**Exercise**
What this exercise needs is every entry restated as written, with no pictures.

**Scene image comparisons**
********
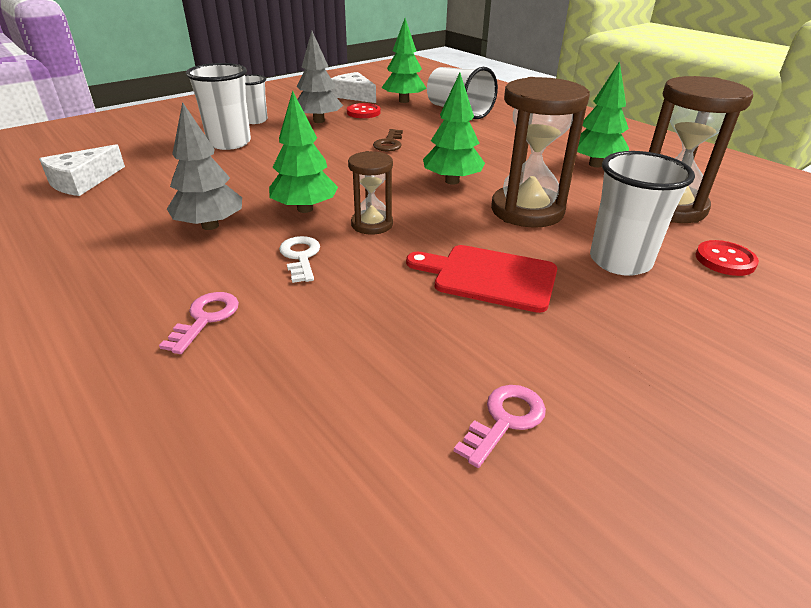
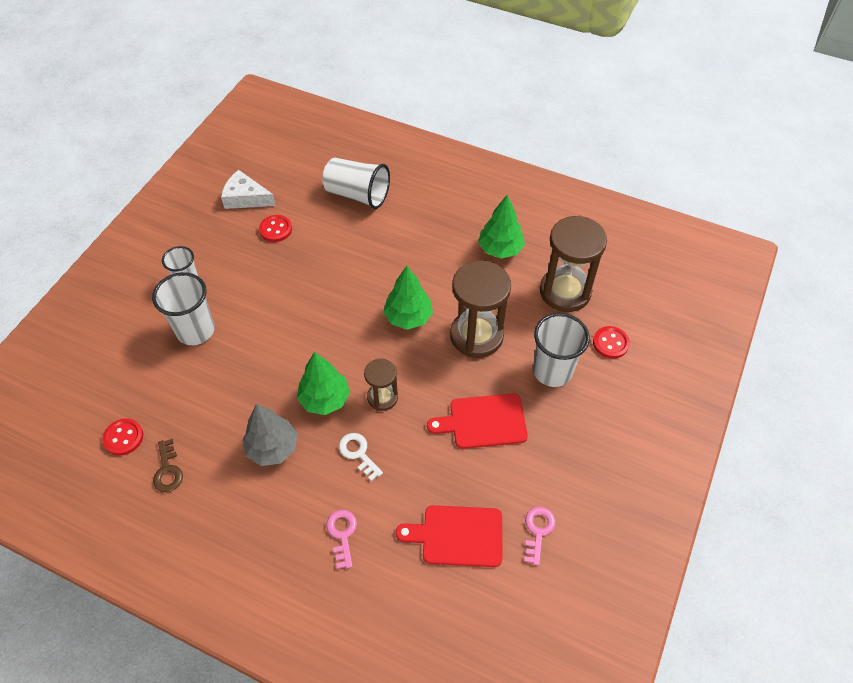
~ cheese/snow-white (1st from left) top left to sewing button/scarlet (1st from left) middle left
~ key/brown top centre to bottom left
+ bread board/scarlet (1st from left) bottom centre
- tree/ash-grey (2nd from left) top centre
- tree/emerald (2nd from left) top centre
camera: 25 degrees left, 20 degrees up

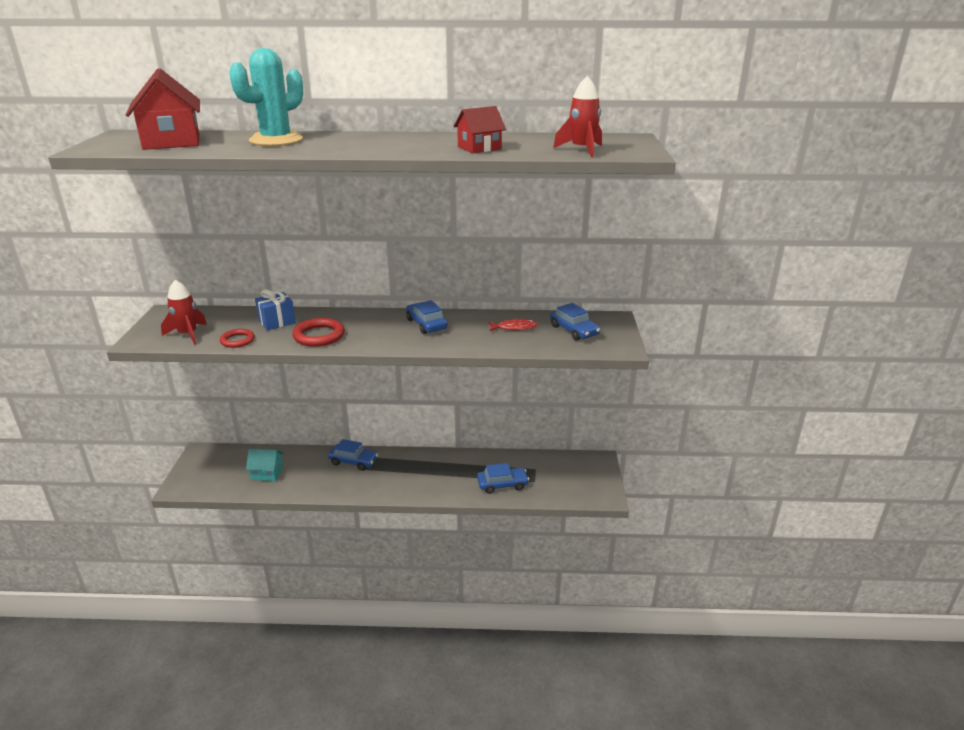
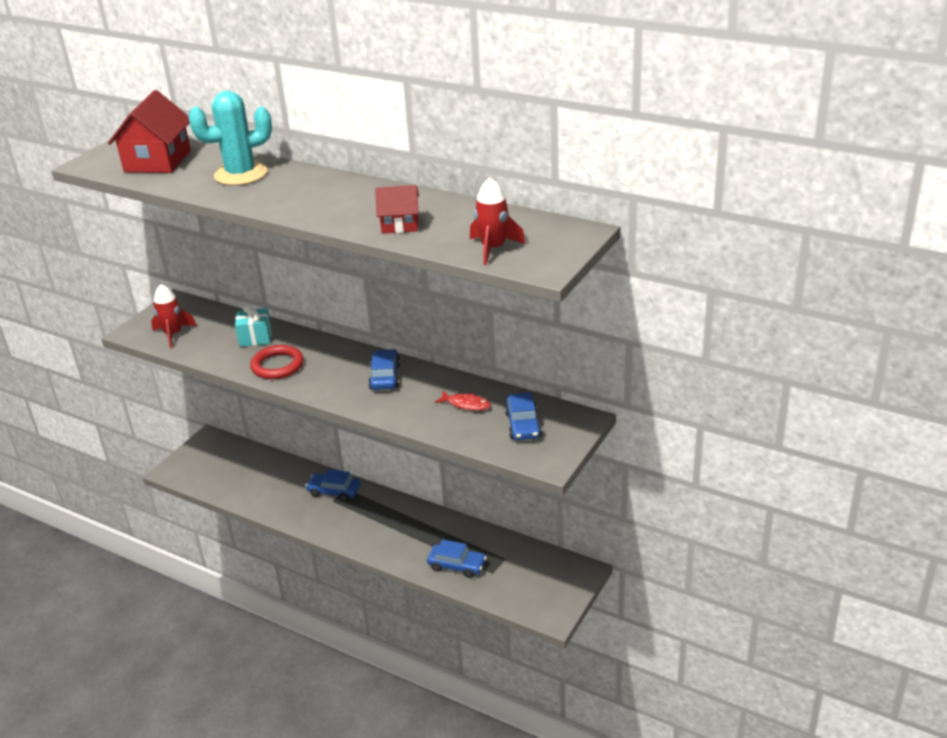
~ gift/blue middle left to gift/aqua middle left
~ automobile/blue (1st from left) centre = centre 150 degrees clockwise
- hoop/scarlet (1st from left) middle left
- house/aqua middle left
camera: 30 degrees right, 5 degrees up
********
**Answer to the problem**
~ cheese/snow-white (1st from left) top left to sewing button/scarlet (1st from left) middle left
~ key/brown top centre to bottom left
+ bread board/scarlet (1st from left) bottom centre
- tree/ash-grey (2nd from left) top centre
- tree/emerald (2nd from left) top centre
camera: 25 degrees left, 20 degrees up

~ gift/blue middle left to gift/aqua middle left
~ automobile/blue (1st from left) centre = centre 150 degrees clockwise
- hoop/scarlet (1st from left) middle left
- house/aqua middle left
camera: 30 degrees right, 5 degrees up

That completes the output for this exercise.